— Your task —
Write all of the entries out again exactly, but not the images.

— Exercise data —

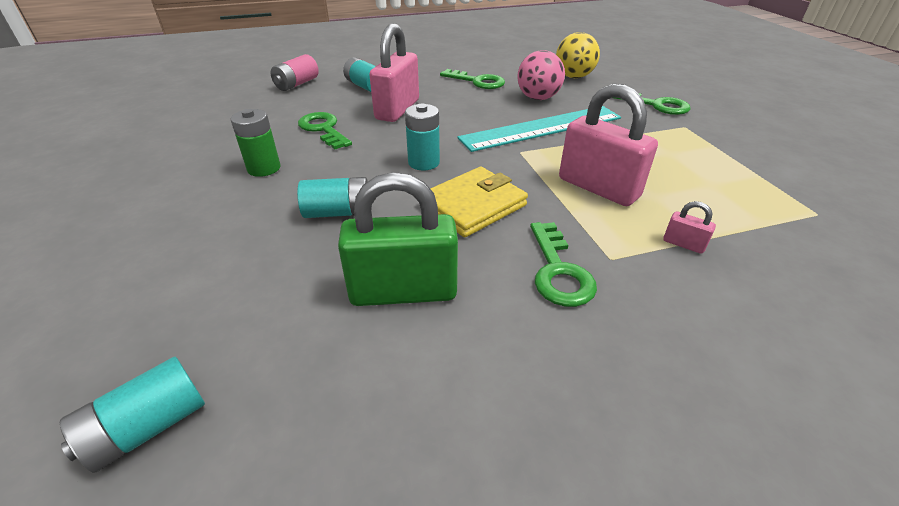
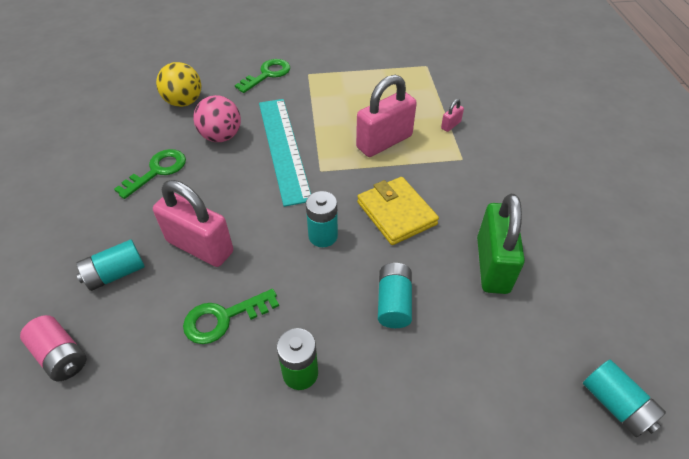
camera: 80 degrees left, 10 degrees up
(558, 271) = (473, 185): green key -> none

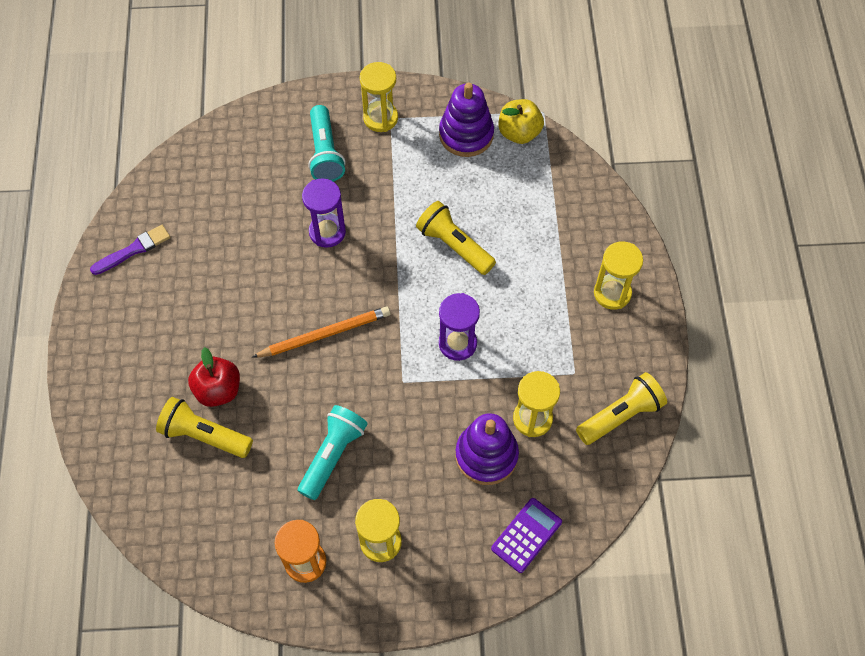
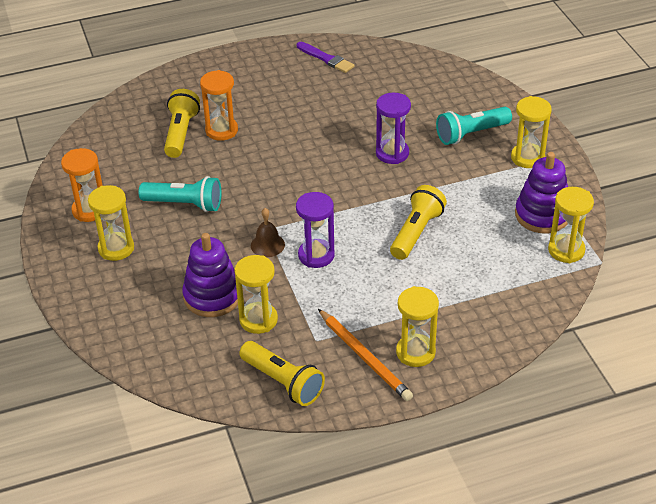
camera: 75 degrees right, 20 degrees down
(218, 390) = (221, 130): red apple -> orange hourglass
(325, 334) = (293, 174): orange pencil -> orange pencil (365, 357)
(427, 385) = (267, 245): none -> brown bell
(519, 133) = (566, 250): yellow apple -> yellow hourglass
(526, 535) = (143, 337): purple calculator -> none

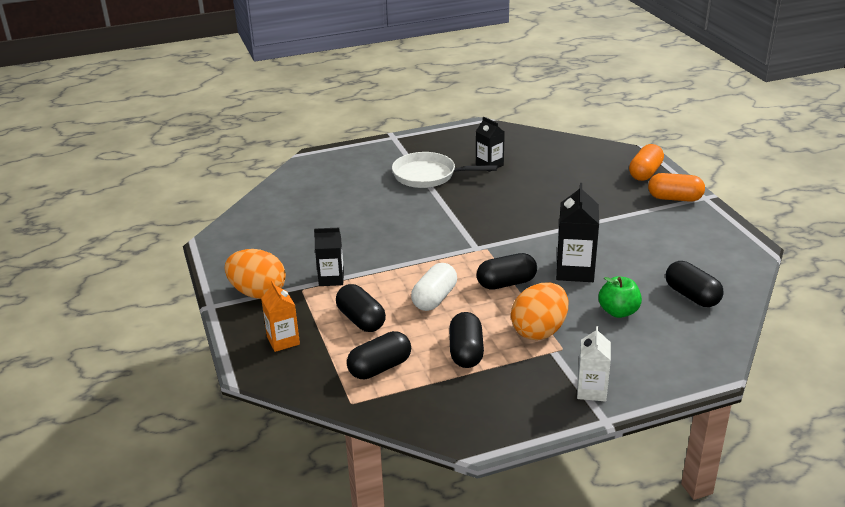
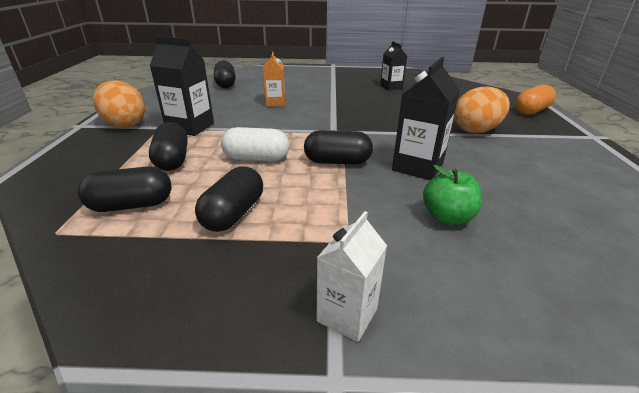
camera: 20 degrees right, 0 degrees up
(283, 341) = (89, 160): orange carton -> orange carton (275, 103)
(331, 279) = (190, 127): black carton -> black carton, size x1.52
(428, 175) = (338, 85): white pan -> none
(434, 298) = (256, 159): white capsule -> white capsule turned 45 degrees clockwise
(539, 331) = (335, 213): orange egg -> orange egg (476, 130)
(674, 198) = (558, 132): orange capsule -> none
(692, 296) = (558, 223): black capsule -> black capsule (225, 84)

— Reply —
camera: 80 degrees left, 10 degrees up
(558, 271) = (473, 185): green key -> none

camera: 75 degrees right, 20 degrees down
(218, 390) = (221, 130): red apple -> orange hourglass
(325, 334) = (293, 174): orange pencil -> orange pencil (365, 357)
(427, 385) = (267, 245): none -> brown bell
(519, 133) = (566, 250): yellow apple -> yellow hourglass
(526, 535) = (143, 337): purple calculator -> none

camera: 20 degrees right, 0 degrees up
(283, 341) = (89, 160): orange carton -> orange carton (275, 103)
(331, 279) = (190, 127): black carton -> black carton, size x1.52
(428, 175) = (338, 85): white pan -> none
(434, 298) = (256, 159): white capsule -> white capsule turned 45 degrees clockwise
(539, 331) = (335, 213): orange egg -> orange egg (476, 130)
(674, 198) = (558, 132): orange capsule -> none
(692, 296) = (558, 223): black capsule -> black capsule (225, 84)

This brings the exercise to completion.